PROVIDED MATERIAL>
((

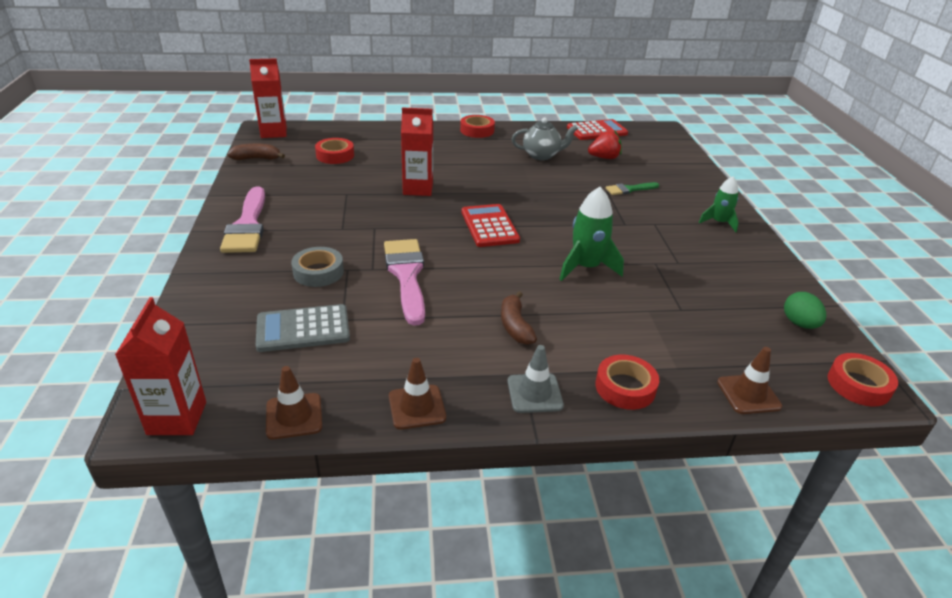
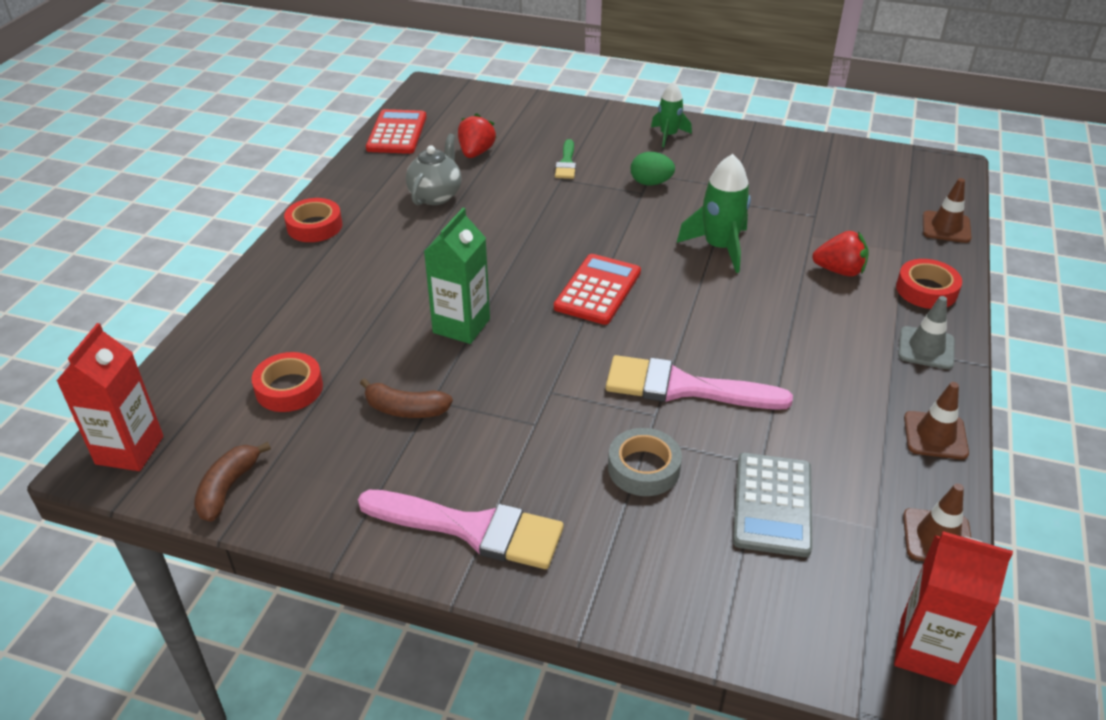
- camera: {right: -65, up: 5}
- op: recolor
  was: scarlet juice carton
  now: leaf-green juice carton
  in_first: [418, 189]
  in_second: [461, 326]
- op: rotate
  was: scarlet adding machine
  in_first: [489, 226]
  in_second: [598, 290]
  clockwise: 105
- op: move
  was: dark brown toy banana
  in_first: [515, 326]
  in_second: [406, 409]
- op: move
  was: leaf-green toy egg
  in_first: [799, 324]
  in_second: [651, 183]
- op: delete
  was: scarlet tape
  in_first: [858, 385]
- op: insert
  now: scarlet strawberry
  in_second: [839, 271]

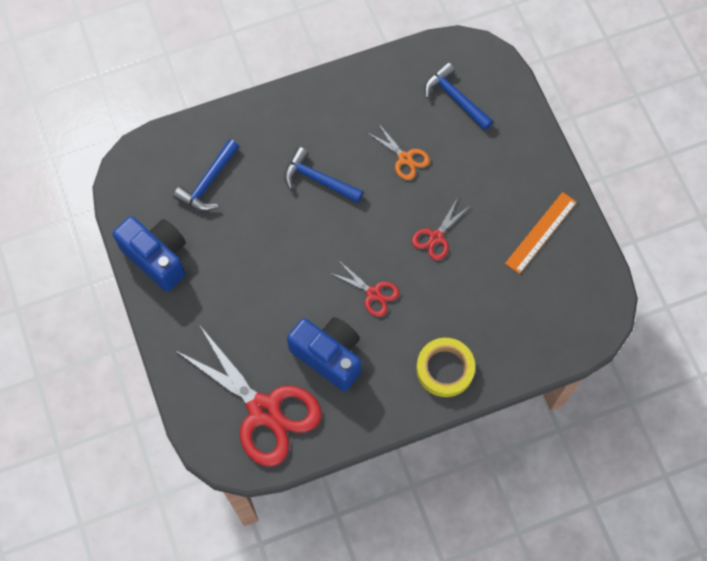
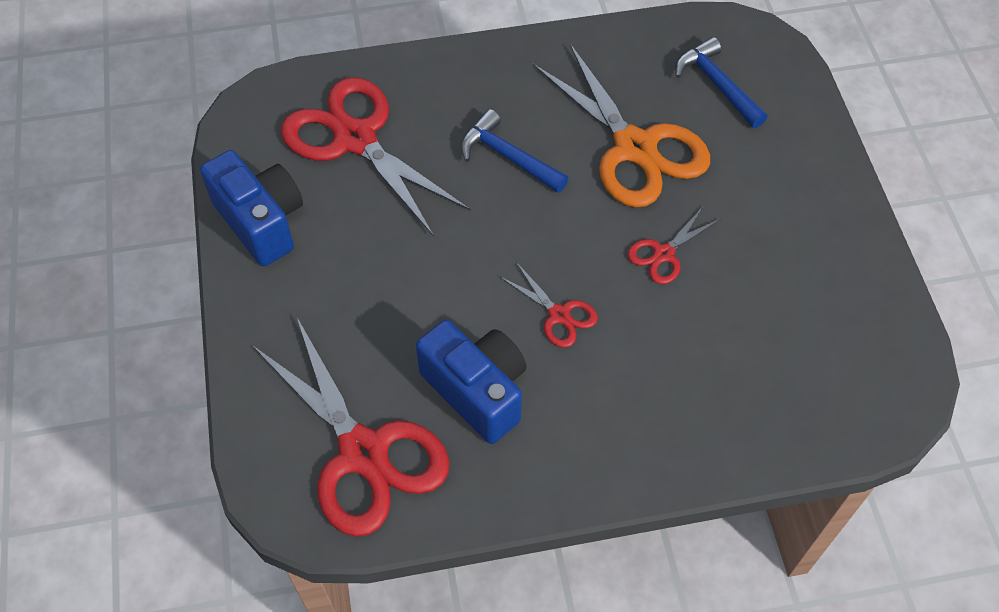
- camera: {right: 10, up: -10}
- op: resize
  was: orange scissors
  in_first: [405, 158]
  in_second: [635, 147]
  ratio: 2.16
- op: replace
  was: royal blue carpenter's hammer
  now: scarlet scissors
  in_first: [208, 182]
  in_second: [355, 139]
- op: delete
  was: orange measuring stick
  in_first: [541, 232]
- op: delete
  was: golden tape
  in_first: [445, 369]

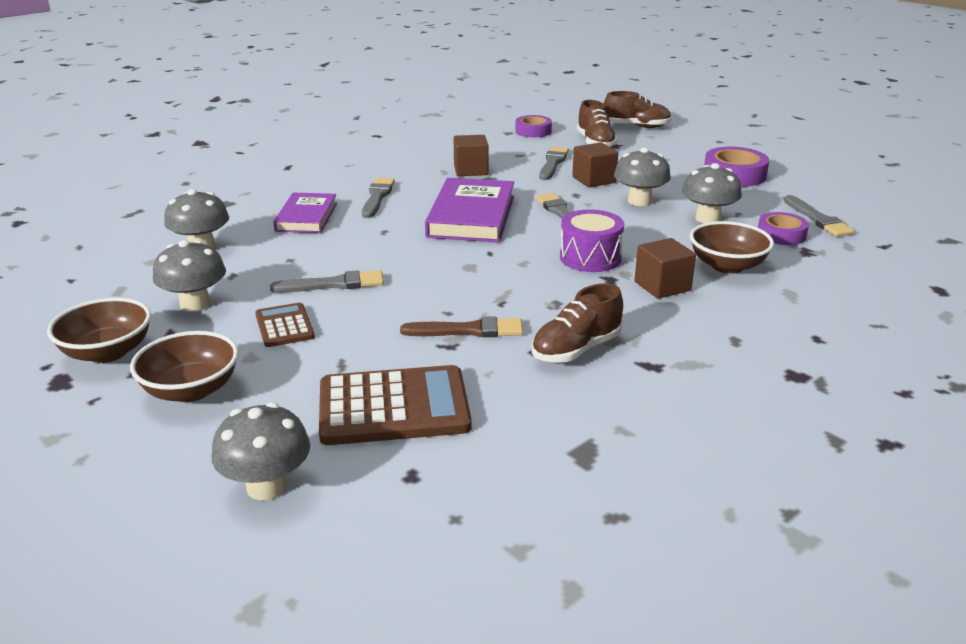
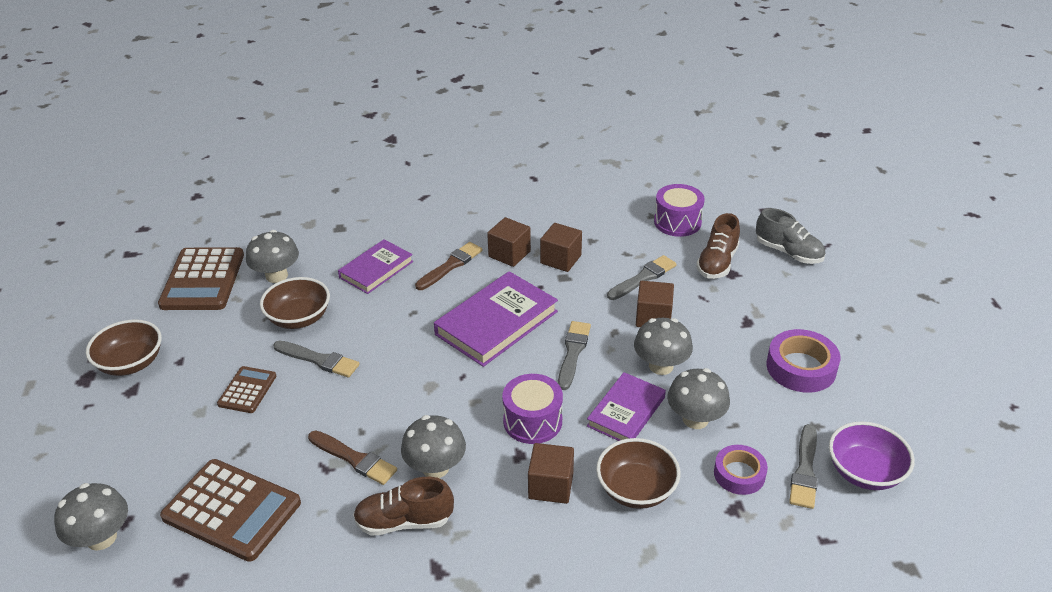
- camera: {right: 35, up: 10}
- op: recolor
  was: dark brown shoe
  now: gray shoe
  in_first: [636, 127]
  in_second: [788, 252]
- op: replace
  was: royal purple tape
  now: royal purple toy drum
  in_first: [533, 131]
  in_second: [677, 222]
- op: recolor
  was: gray paintbrush
  now: dark brown paintbrush
  in_first: [377, 197]
  in_second: [450, 265]
- op: move
  was: gray toadstool
  in_first: [195, 304]
  in_second: [435, 468]
- op: move
  was: dark brown serving bowl
  in_first: [191, 390]
  in_second: [299, 318]
- op: insert
  now: dark brown block
  in_second: [509, 254]
- op: insert
  now: dark brown adding machine
  in_second: [203, 280]
- op: insert
  now: royal purple book
  in_second: [626, 412]
- op: insert
  now: royal purple serving bowl
  in_second: [864, 472]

))

TASK OBJECTIVE> Copy the records above from the first line through the line containing "was: royal blue carpenter's hammer", both included, and leave out any pictures.

ANSWER SPACE>
- camera: {right: -65, up: 5}
- op: recolor
  was: scarlet juice carton
  now: leaf-green juice carton
  in_first: [418, 189]
  in_second: [461, 326]
- op: rotate
  was: scarlet adding machine
  in_first: [489, 226]
  in_second: [598, 290]
  clockwise: 105
- op: move
  was: dark brown toy banana
  in_first: [515, 326]
  in_second: [406, 409]
- op: move
  was: leaf-green toy egg
  in_first: [799, 324]
  in_second: [651, 183]
- op: delete
  was: scarlet tape
  in_first: [858, 385]
- op: insert
  now: scarlet strawberry
  in_second: [839, 271]

- camera: {right: 10, up: -10}
- op: resize
  was: orange scissors
  in_first: [405, 158]
  in_second: [635, 147]
  ratio: 2.16
- op: replace
  was: royal blue carpenter's hammer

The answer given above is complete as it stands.